• Exercise
For the data below, work out how many lines contain the word "grey" and supply only that number.

• Data shown

_ _ _

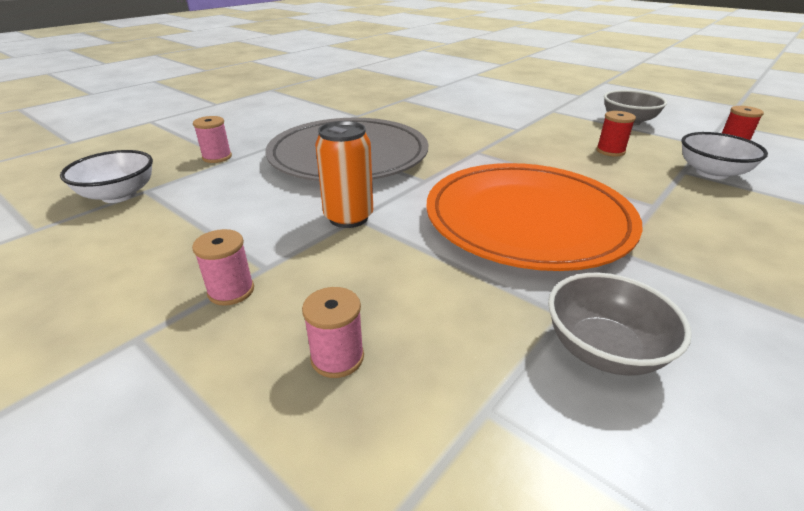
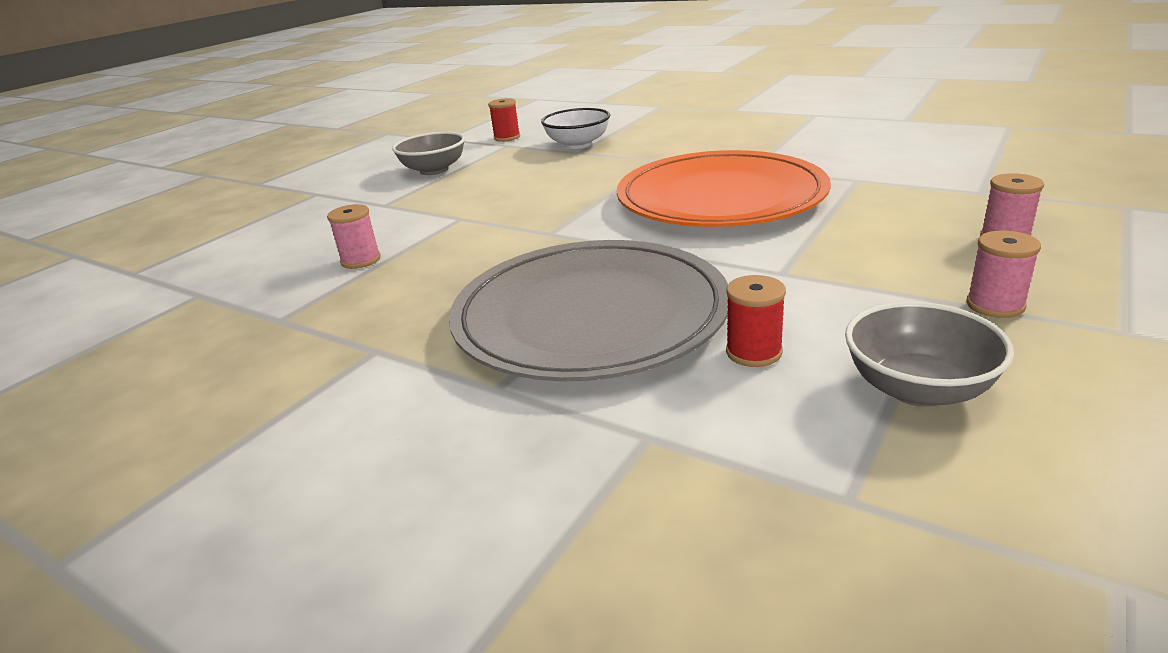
camera: 95 degrees left, 5 degrees down
white bowl [60,150,153,203] -> none
pink spool [193,116,232,163] -> pink spool moved to [327,204,381,269]
orange can [315,121,373,228] -> none
grey bowl [548,273,692,376] -> grey bowl moved to [845,302,1014,407]
red spool [596,111,636,157] -> red spool moved to [726,275,786,367]

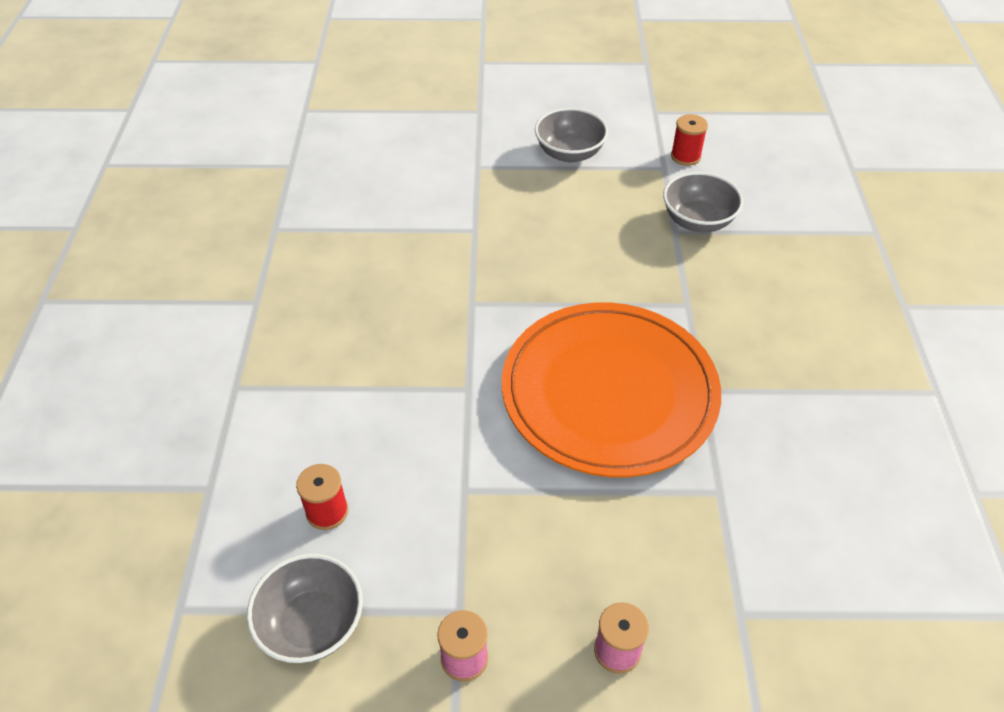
camera: 55 degrees right, 20 degrees up
pink spool [327,204,381,269] -> none
grey plate [449,240,728,381] -> none
white bowl [541,108,610,149] -> grey bowl [663,172,743,232]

_ _ _

• Task solution
3